== Segment start ==
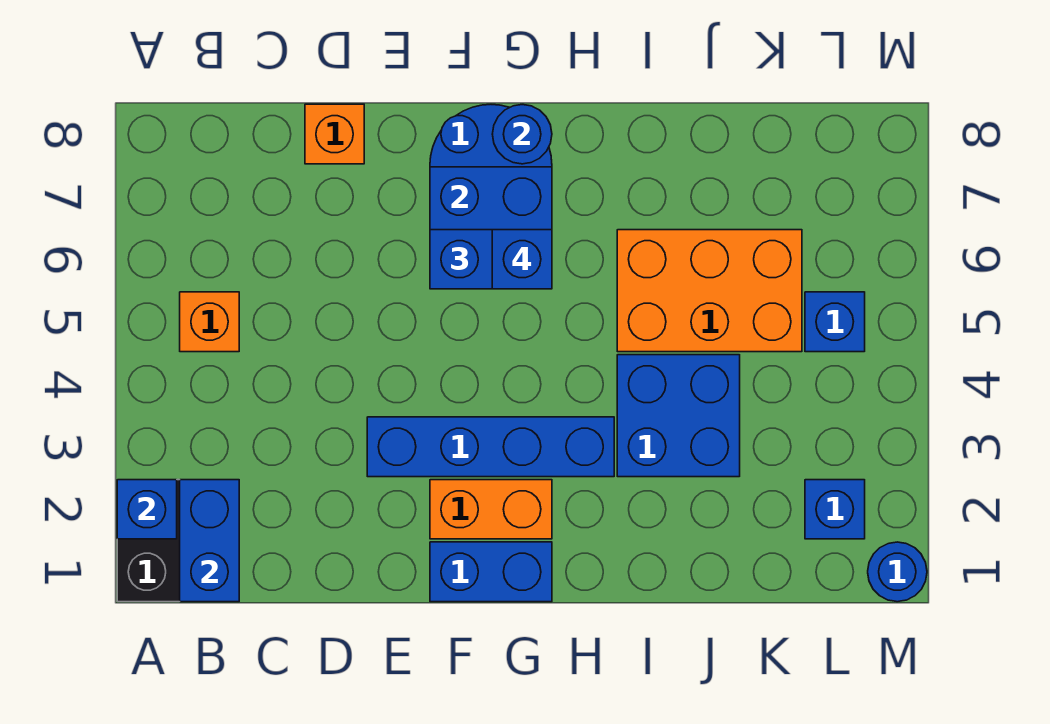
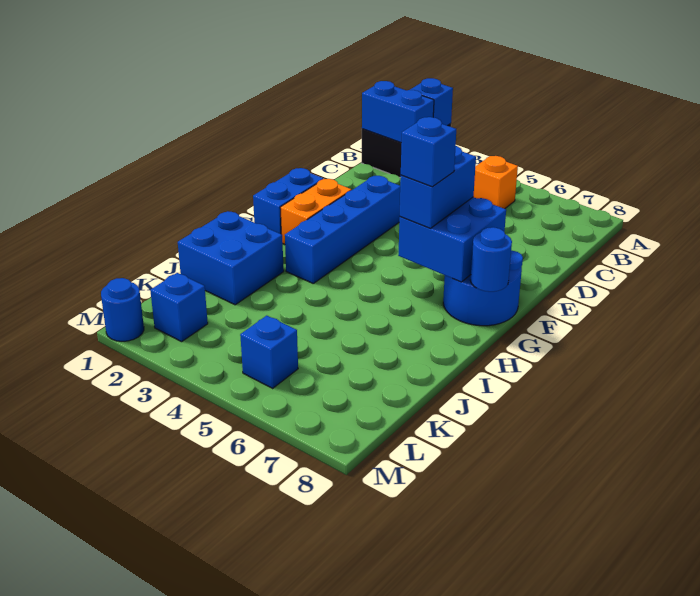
orange brick D8 level 1 -> none
blue brick I3:J4 level 1 -> blue brick I1:J2 level 1
orange brick I5:K6 level 1 -> none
== Segment end ==
> **TASK TO COMPLETE**
The response has to be an exact copy of all the data, pictures excluded.

> **WRITTEN ANSWER**
orange brick D8 level 1 -> none
blue brick I3:J4 level 1 -> blue brick I1:J2 level 1
orange brick I5:K6 level 1 -> none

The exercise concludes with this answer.